*** Opening DATA SUPPLIED ***

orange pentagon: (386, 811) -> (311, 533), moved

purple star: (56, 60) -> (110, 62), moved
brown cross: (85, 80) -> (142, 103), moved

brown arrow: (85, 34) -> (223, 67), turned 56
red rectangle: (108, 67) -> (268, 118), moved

*** Closing DATA SUPPLIED ***
*** Opening DATA SUPPLIED ***

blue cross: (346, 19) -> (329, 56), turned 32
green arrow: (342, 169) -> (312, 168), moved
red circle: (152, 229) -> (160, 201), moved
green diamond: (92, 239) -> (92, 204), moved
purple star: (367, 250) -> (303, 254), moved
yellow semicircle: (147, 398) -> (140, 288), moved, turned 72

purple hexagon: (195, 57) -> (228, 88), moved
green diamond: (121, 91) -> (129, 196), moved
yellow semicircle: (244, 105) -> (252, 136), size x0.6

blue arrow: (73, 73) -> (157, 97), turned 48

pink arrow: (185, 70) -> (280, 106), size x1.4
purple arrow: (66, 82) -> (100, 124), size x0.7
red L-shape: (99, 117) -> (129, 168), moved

*** Closing DATA SUPPLIED ***

*TASK BRIEF*. Looking at the entries above, can you reproduce exactly the lines from the one that holds "green diamond: (121, 91) -> (129, 196), moved" through the one that holds "red L-shape: (99, 117) -> (129, 168), moved", and only those?

*ANSWER TO THE EXERCISE*.
green diamond: (121, 91) -> (129, 196), moved
yellow semicircle: (244, 105) -> (252, 136), size x0.6

blue arrow: (73, 73) -> (157, 97), turned 48

pink arrow: (185, 70) -> (280, 106), size x1.4
purple arrow: (66, 82) -> (100, 124), size x0.7
red L-shape: (99, 117) -> (129, 168), moved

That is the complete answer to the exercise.